> **TASK REQUIREMENTS**
Write out the listing below without alteration, omitting its pictures.

*** Begin section ***

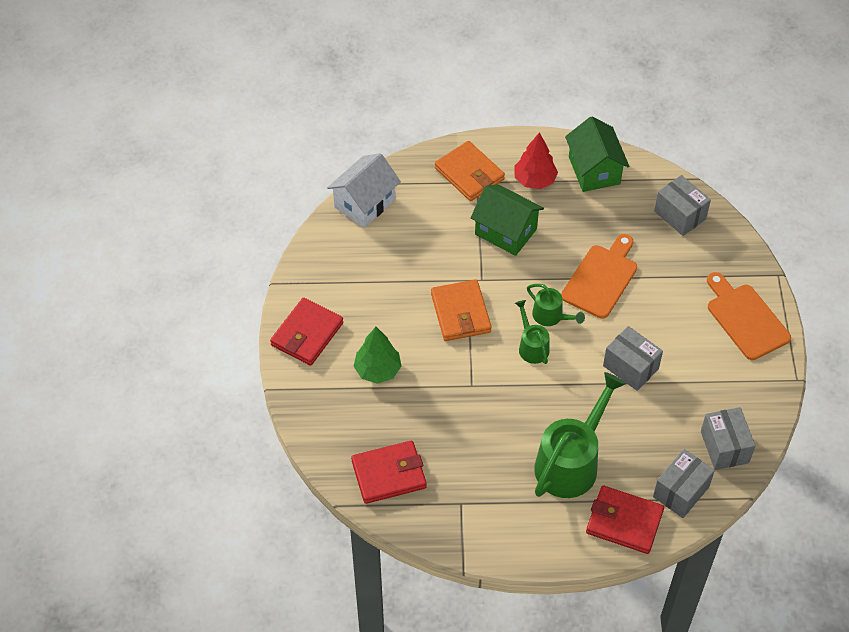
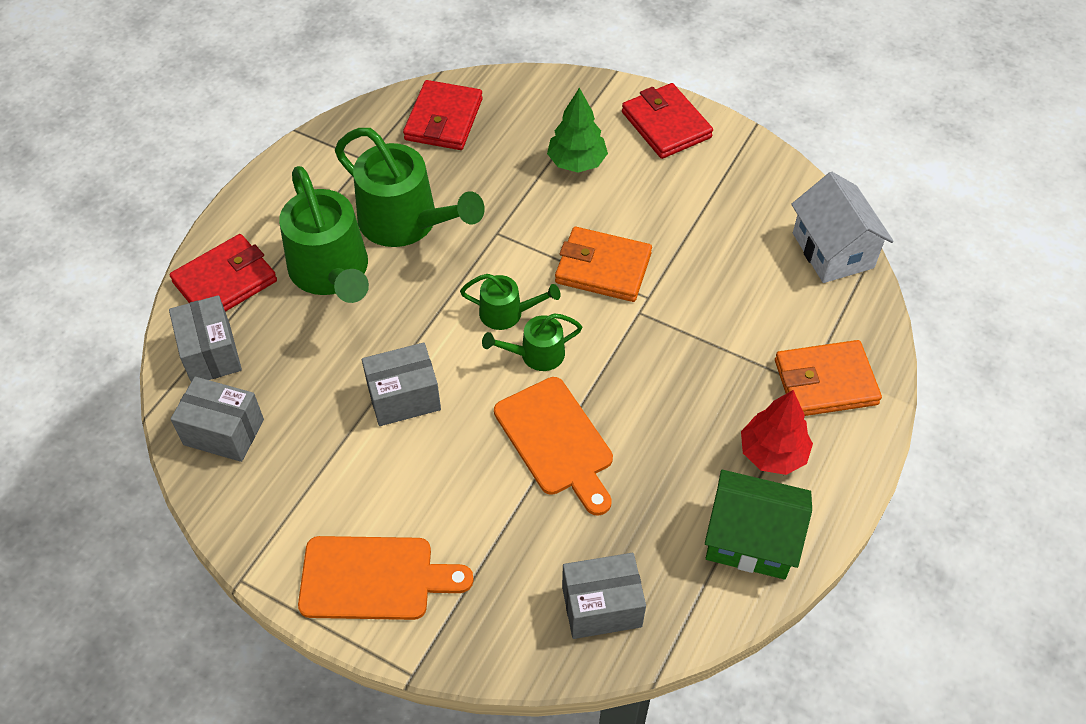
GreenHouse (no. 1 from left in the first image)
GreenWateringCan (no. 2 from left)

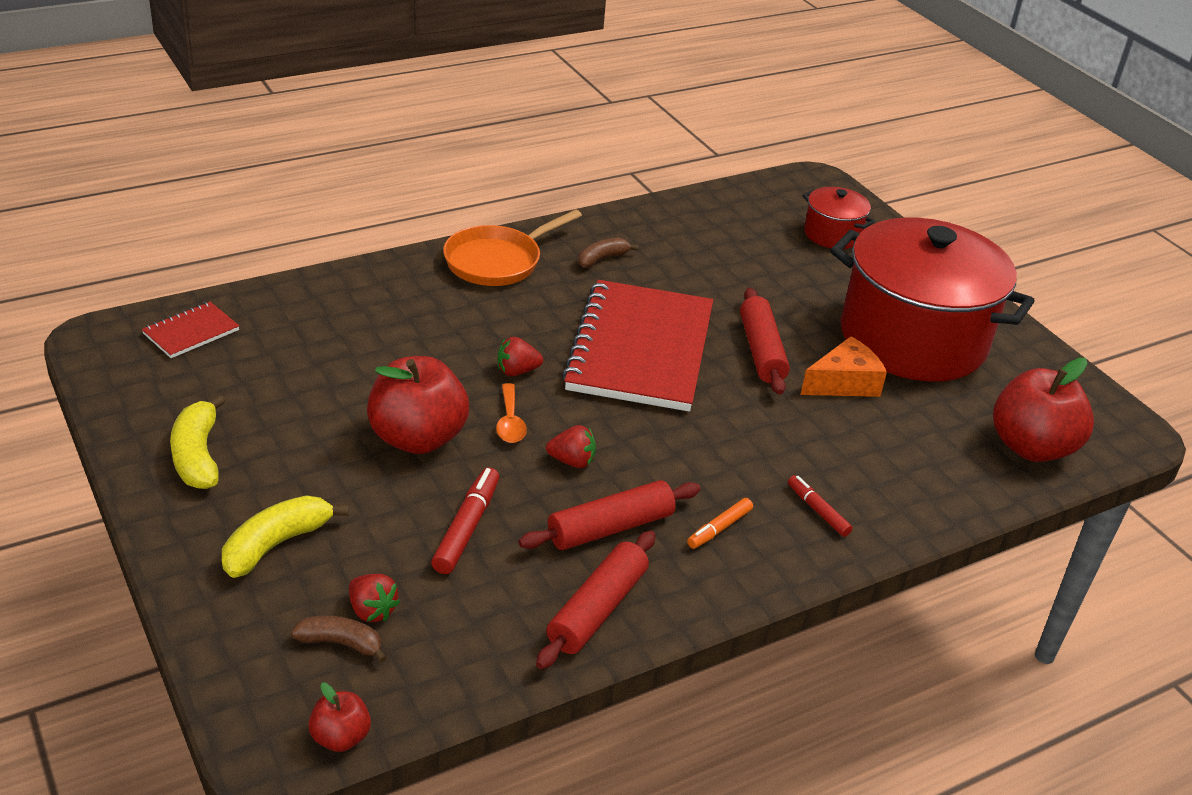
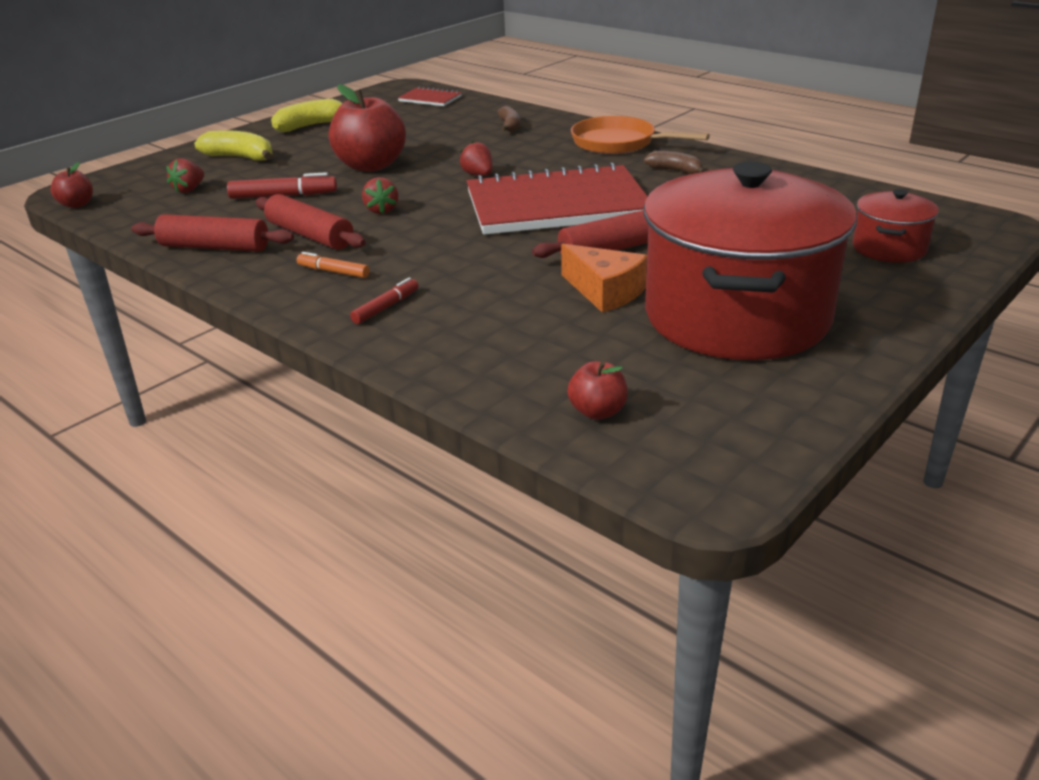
RedApple (no. 3 from left)
OrangeSpoon
BrownBanana (no. 1 from left)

*** End section ***

> **SOLUTION TO THIS PROBLEM**
GreenHouse (no. 1 from left in the first image)
GreenWateringCan (no. 2 from left)

RedApple (no. 3 from left)
OrangeSpoon
BrownBanana (no. 1 from left)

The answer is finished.